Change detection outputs
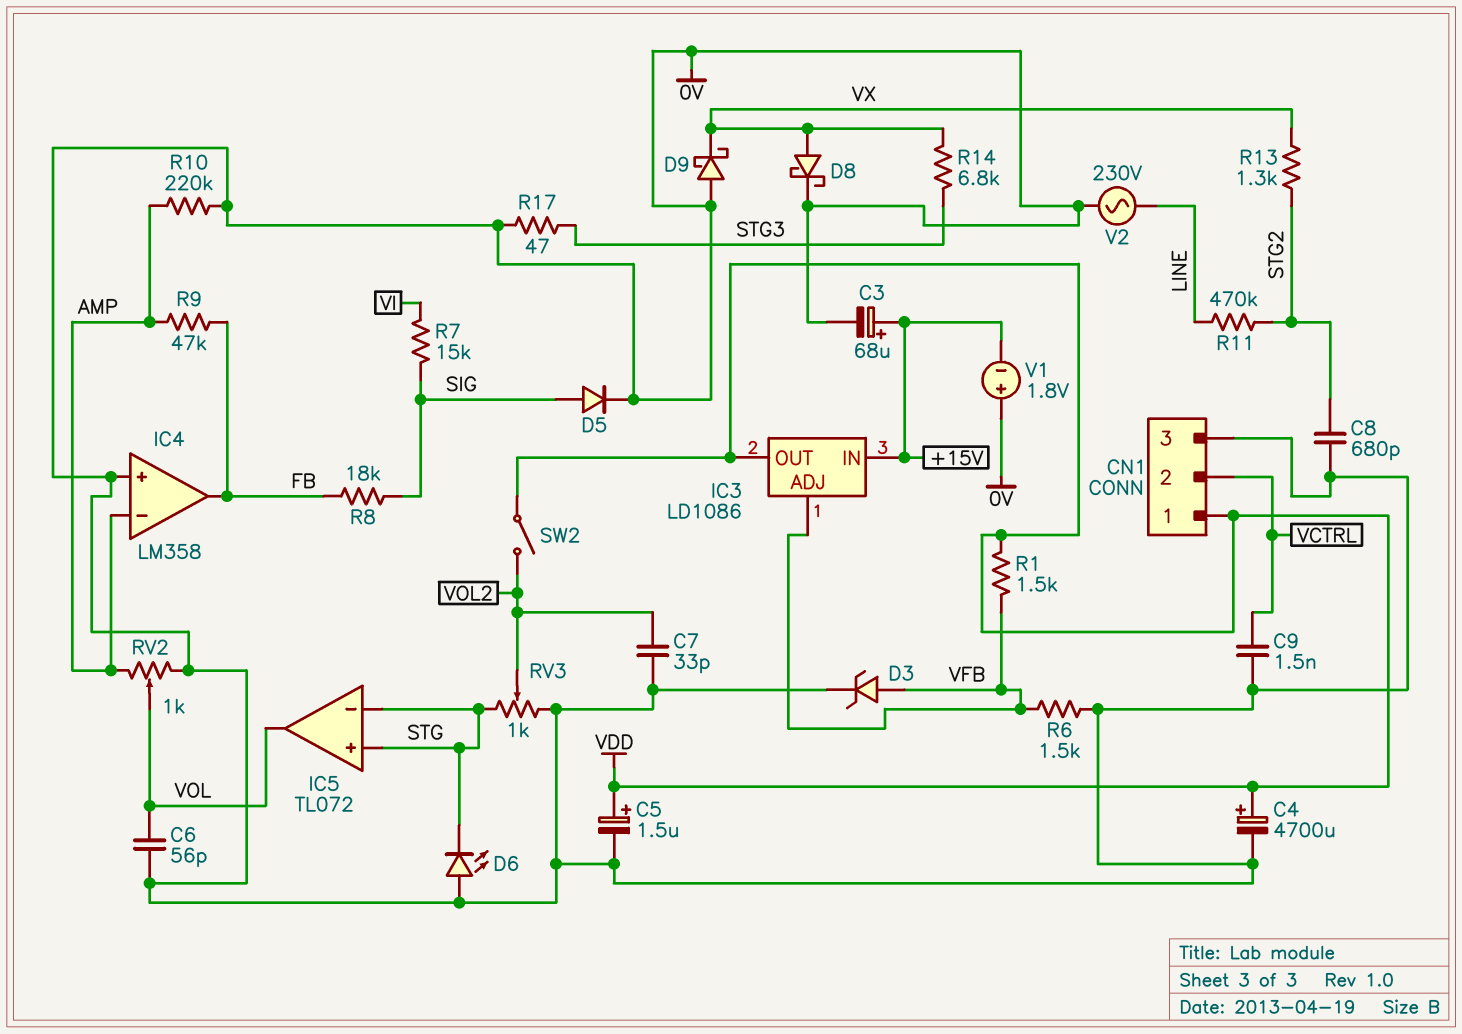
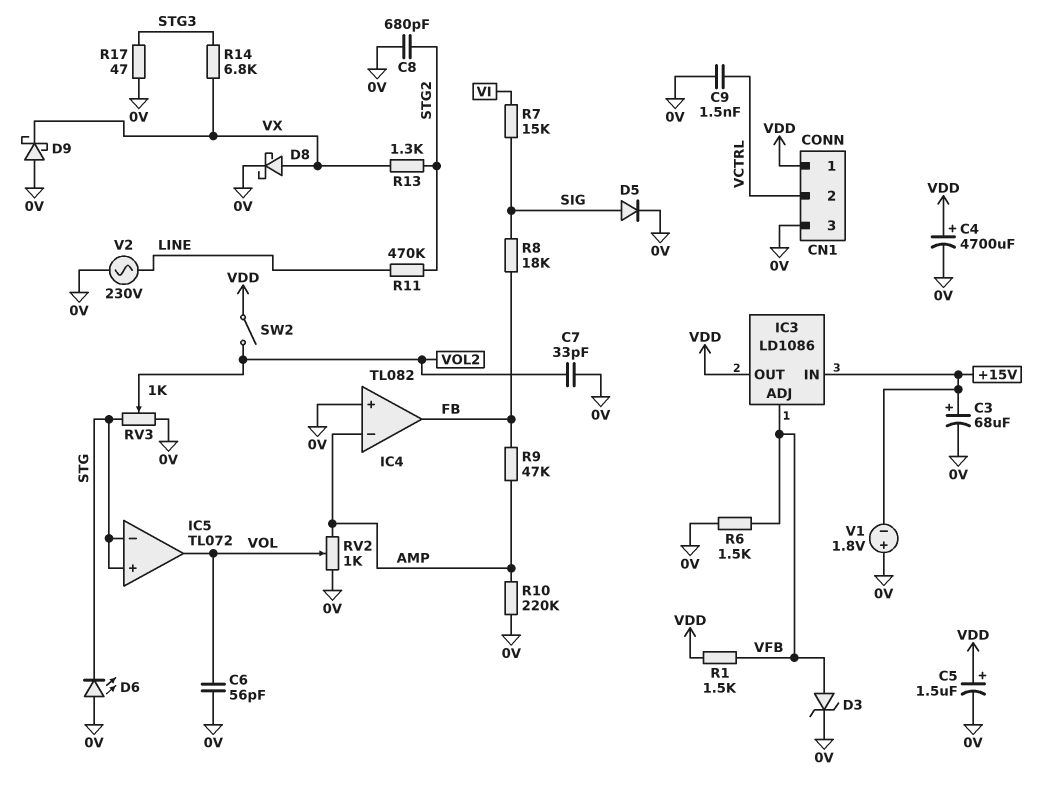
IC4: LM358 -> TL082

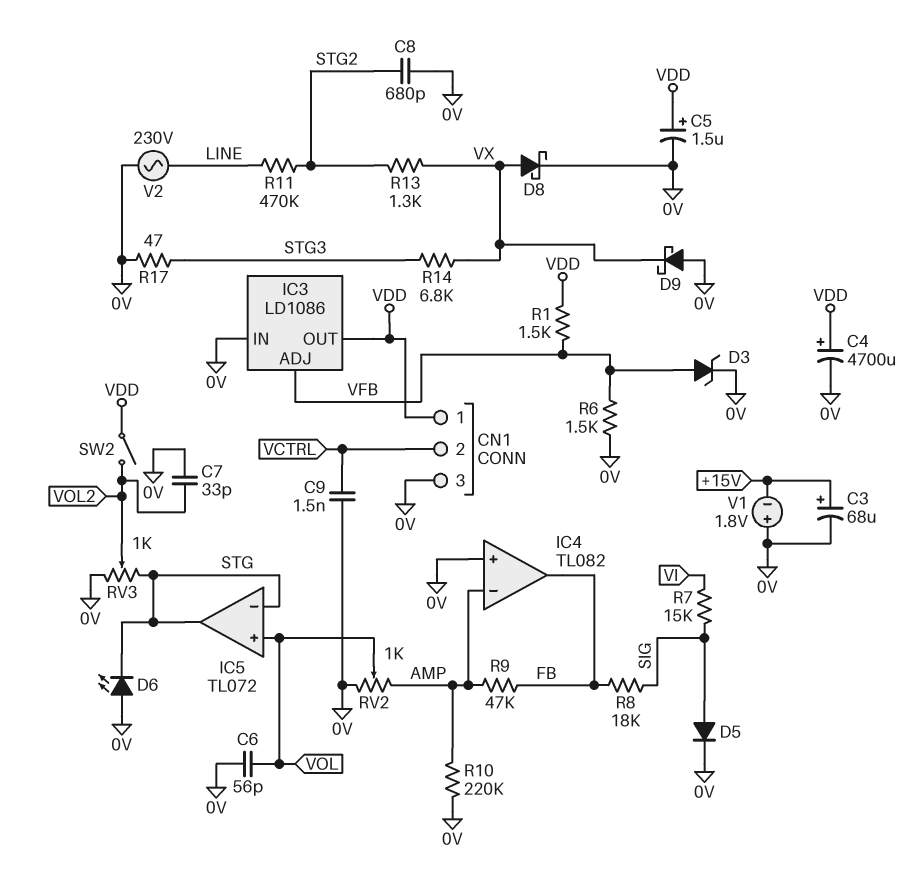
IC3 pin IN: +15V -> 0V
IC5 pin in+: STG -> VOL
IC5 pin out: VOL -> STG

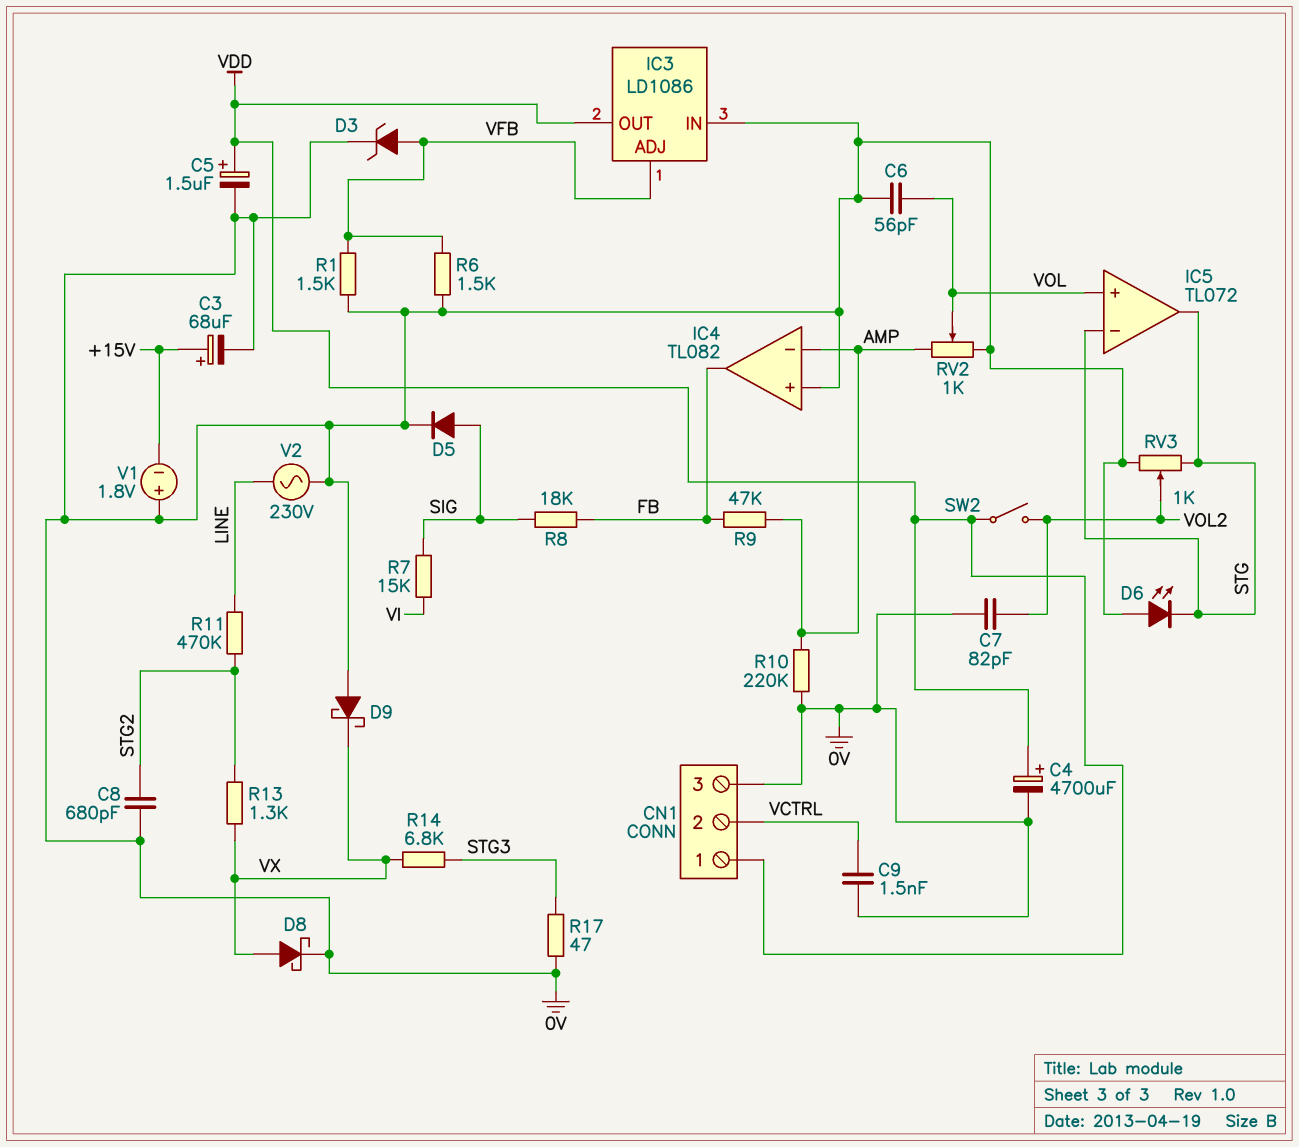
C7: 33pF (0V, VOL2) -> 82pF (0V, VOL2)
R1: 1.5k (VDD, VFB) -> 1.5k (0V, VFB)

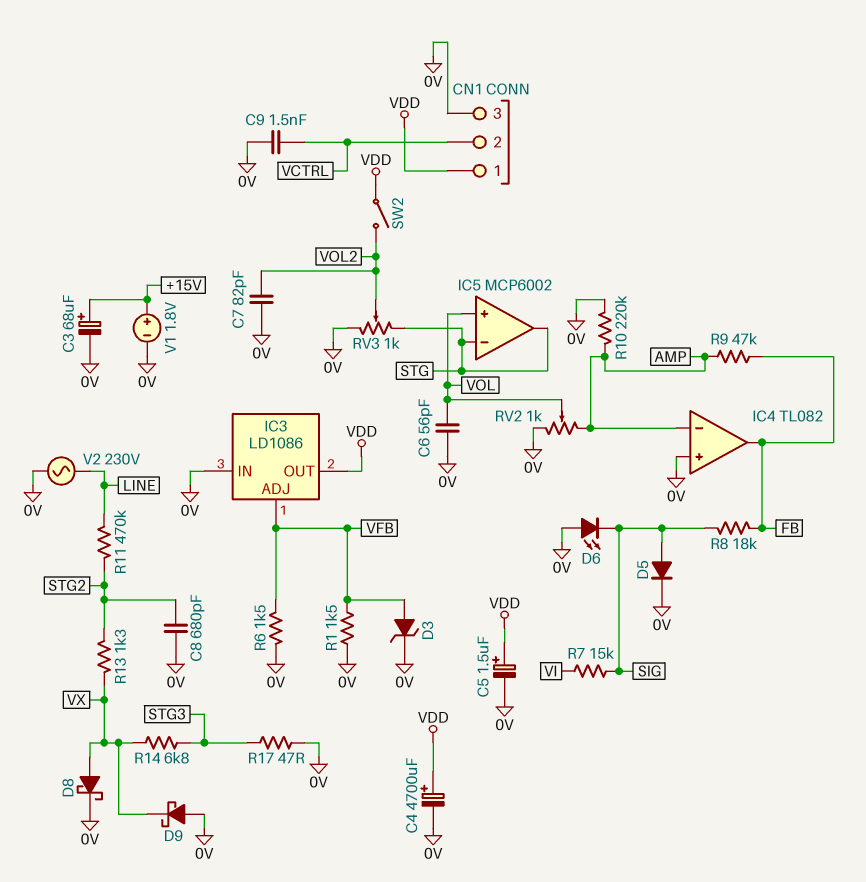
D6: LED (A 0V, K STG) -> LED (A 0V, K SIG)
IC5: TL072 -> MCP6002
V1: 1.8V (plus 0V, minus +15V) -> 1.8V (plus +15V, minus 0V)

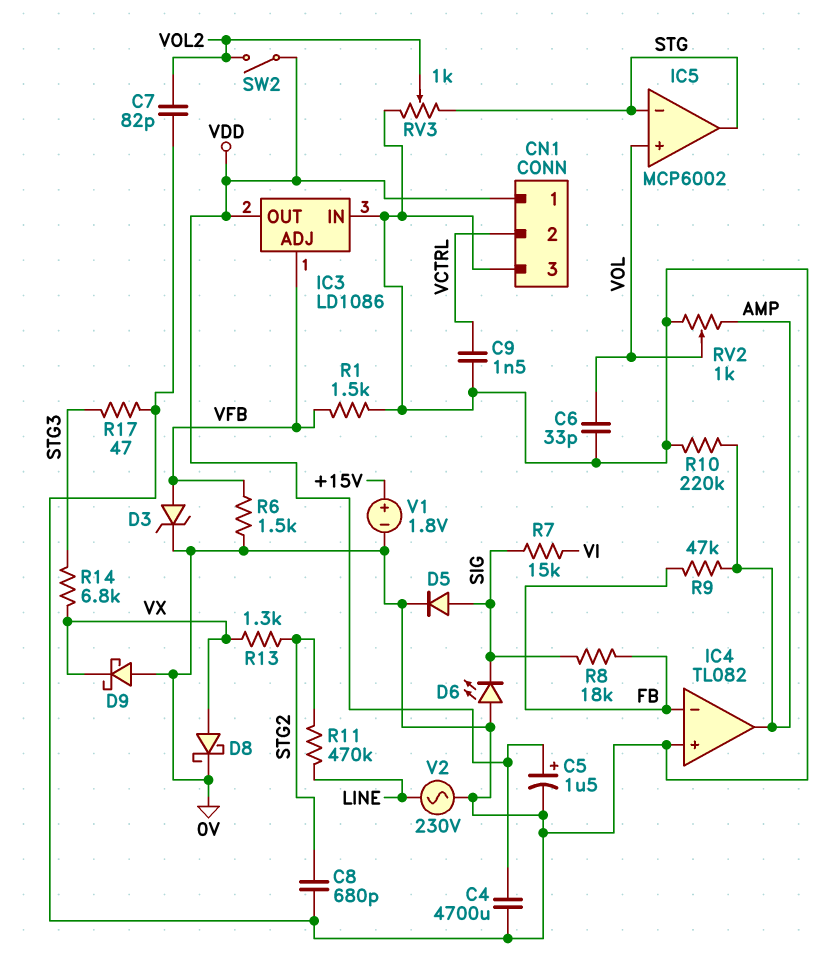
C3: 68uF (plus +15V, minus 0V) -> none
C4: 4700uF (plus VDD, minus 0V) -> 4700uF (0V, VDD)
C6: 56pF (0V, VOL) -> 33pF (0V, VOL)
IC4 pin in-: AMP -> FB
IC4 pin out: FB -> AMP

- [EXERCISE]: Your answer must be an exact copy of the records, minus any pictures.

- [EXERCISE RESPONSE]:
IC4: LM358 -> TL082

IC3 pin IN: +15V -> 0V
IC5 pin in+: STG -> VOL
IC5 pin out: VOL -> STG

C7: 33pF (0V, VOL2) -> 82pF (0V, VOL2)
R1: 1.5k (VDD, VFB) -> 1.5k (0V, VFB)

D6: LED (A 0V, K STG) -> LED (A 0V, K SIG)
IC5: TL072 -> MCP6002
V1: 1.8V (plus 0V, minus +15V) -> 1.8V (plus +15V, minus 0V)

C3: 68uF (plus +15V, minus 0V) -> none
C4: 4700uF (plus VDD, minus 0V) -> 4700uF (0V, VDD)
C6: 56pF (0V, VOL) -> 33pF (0V, VOL)
IC4 pin in-: AMP -> FB
IC4 pin out: FB -> AMP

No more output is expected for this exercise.